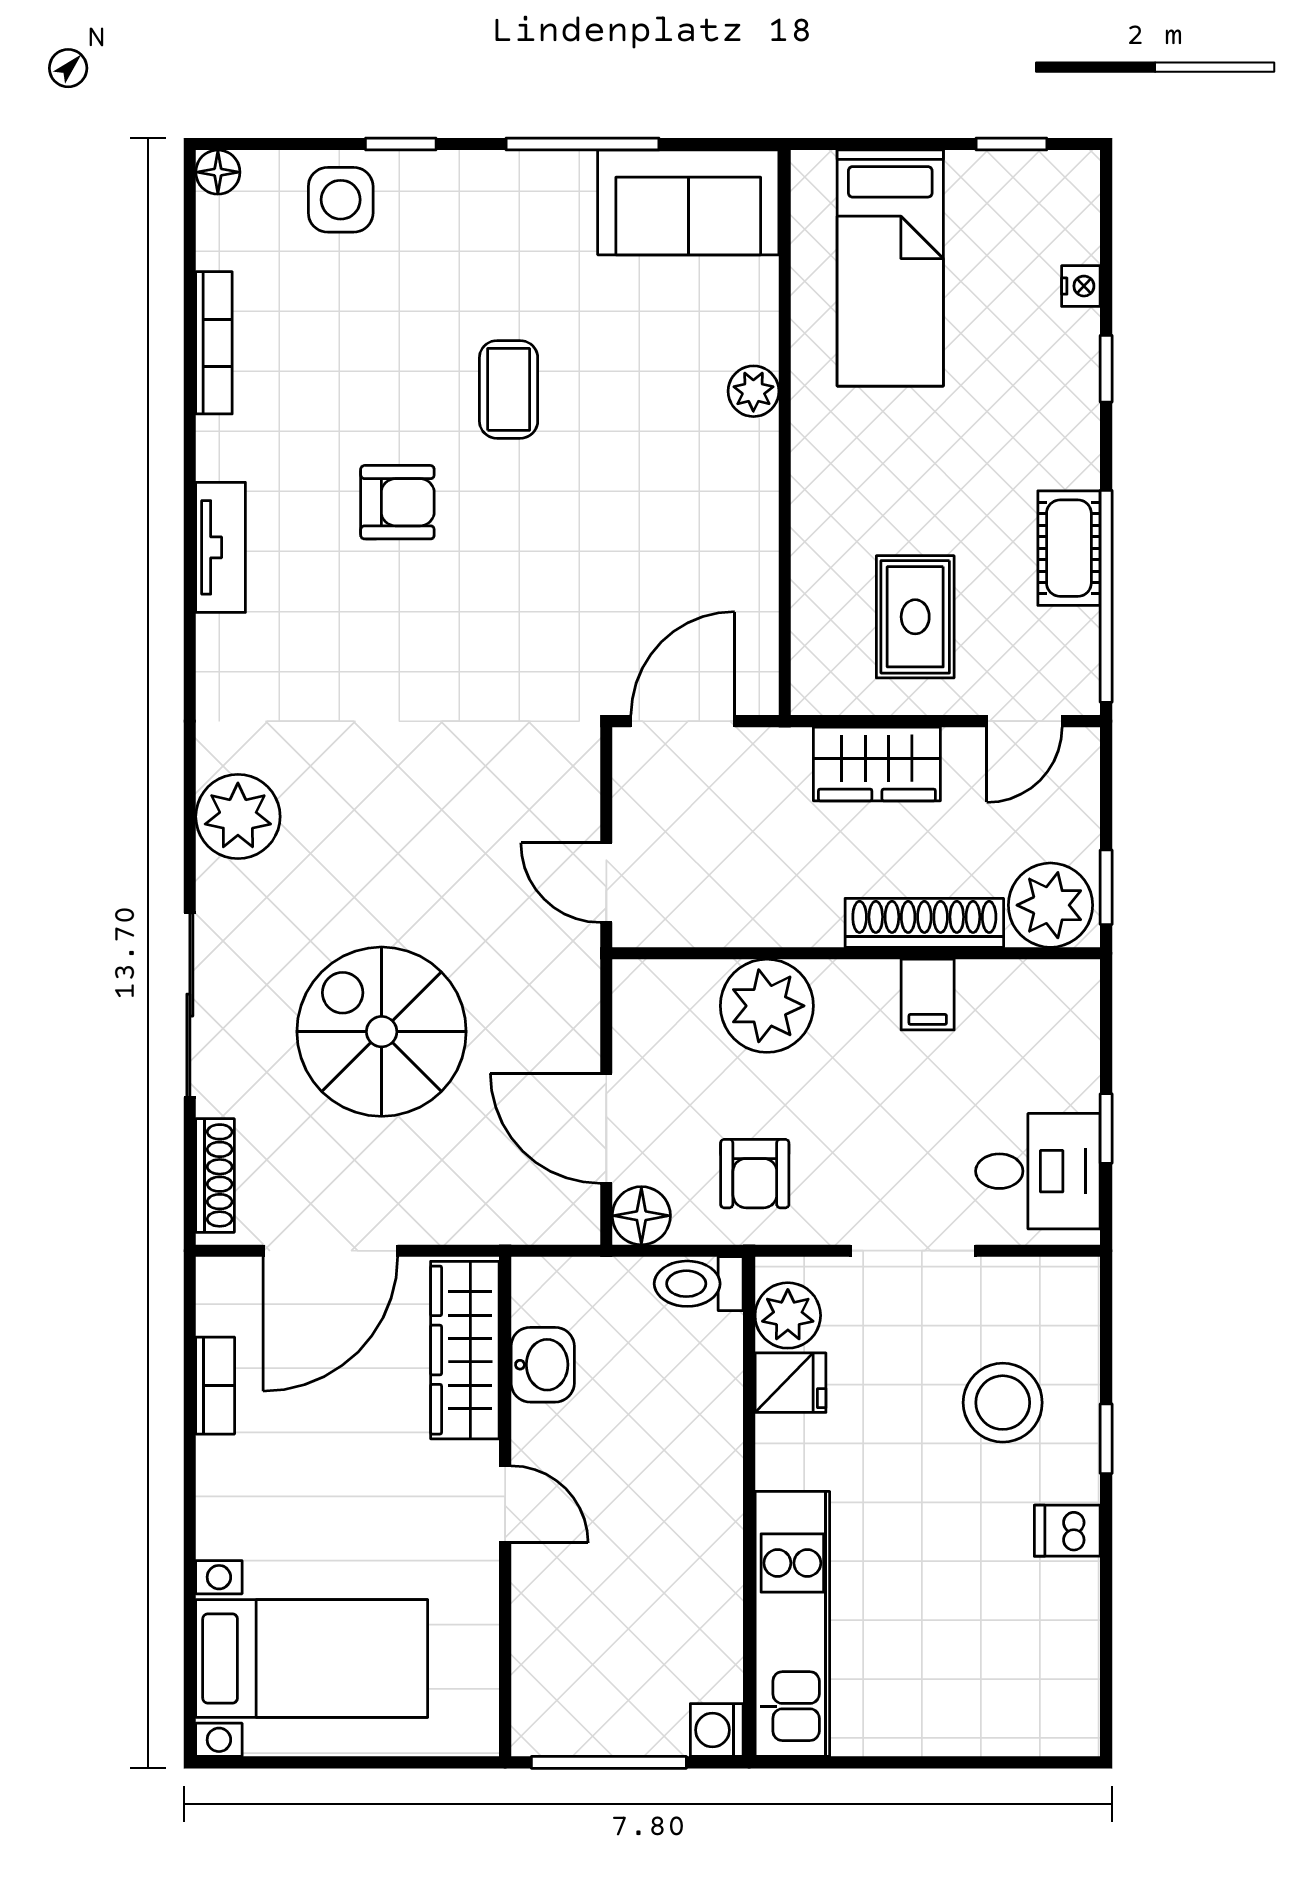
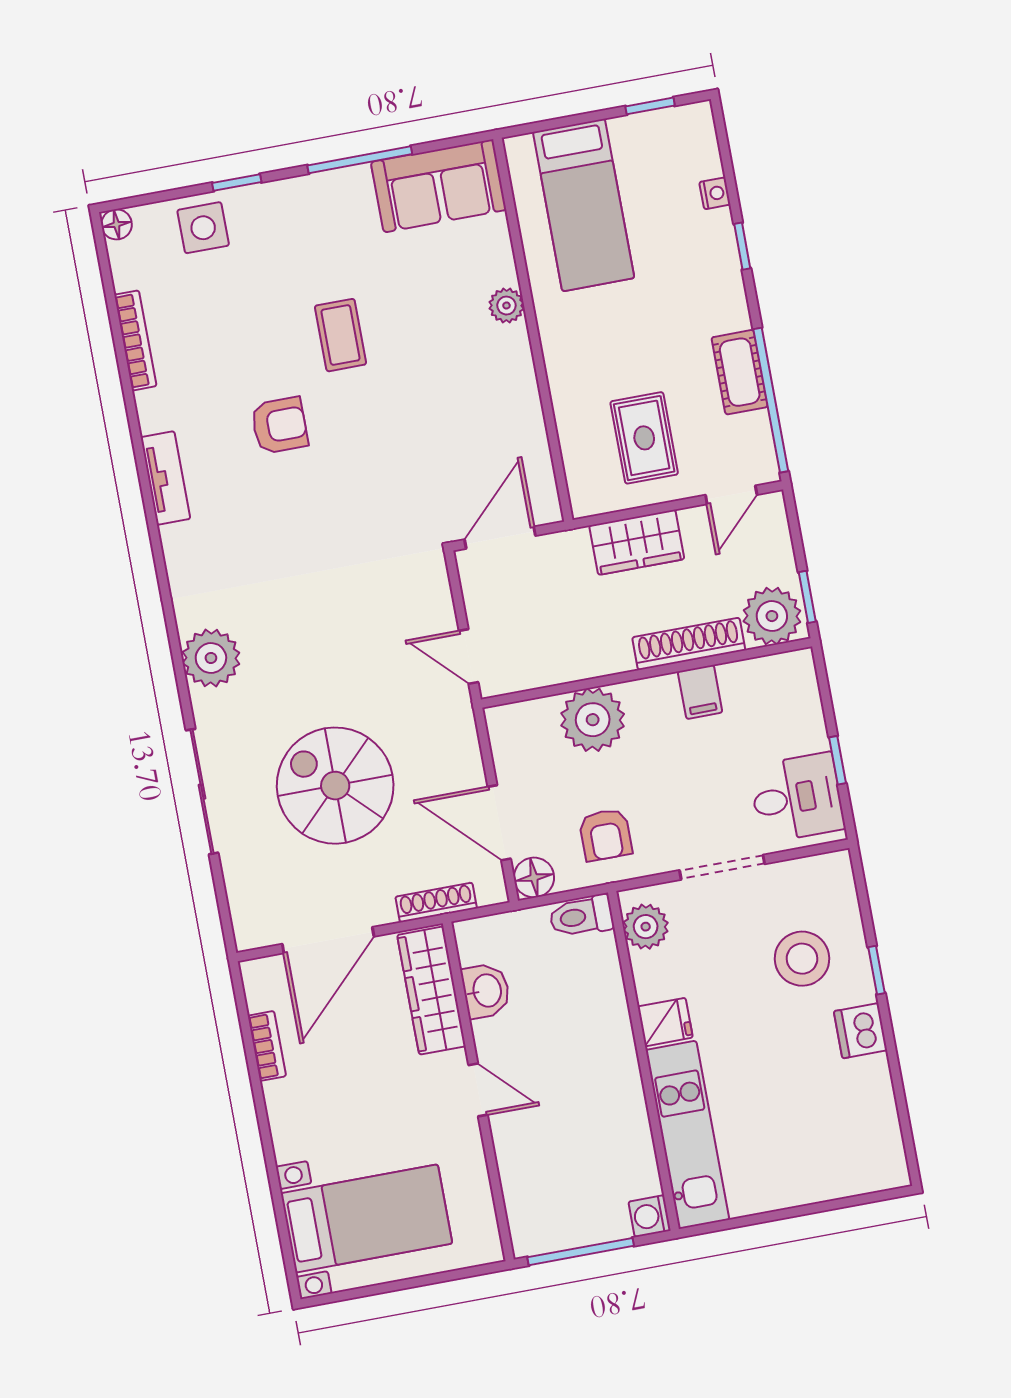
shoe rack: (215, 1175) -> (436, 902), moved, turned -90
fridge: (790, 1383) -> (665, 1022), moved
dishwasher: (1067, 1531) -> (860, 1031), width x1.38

==

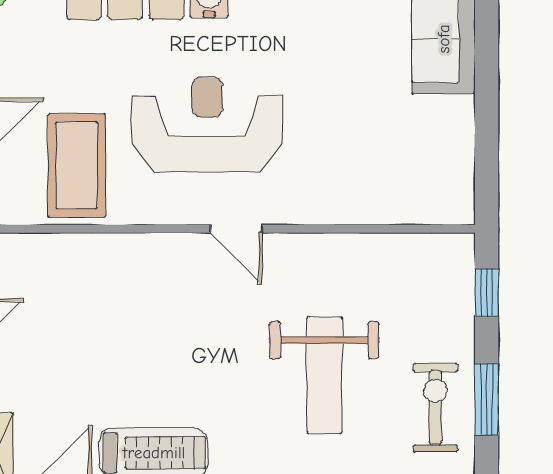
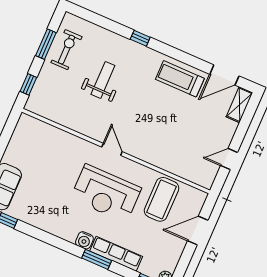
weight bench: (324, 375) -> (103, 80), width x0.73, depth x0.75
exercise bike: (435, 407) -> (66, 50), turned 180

§ **WHAT TO PRODUCE**: In the entries above, one line contains "fridge: (790, 1383) -> (665, 1022), moved" and another contains "dishwasher: (1067, 1531)". Reproduce exactly those two lines and the lines between them, nothing else.

§ **ANSWER SECTION**:
fridge: (790, 1383) -> (665, 1022), moved
dishwasher: (1067, 1531) -> (860, 1031), width x1.38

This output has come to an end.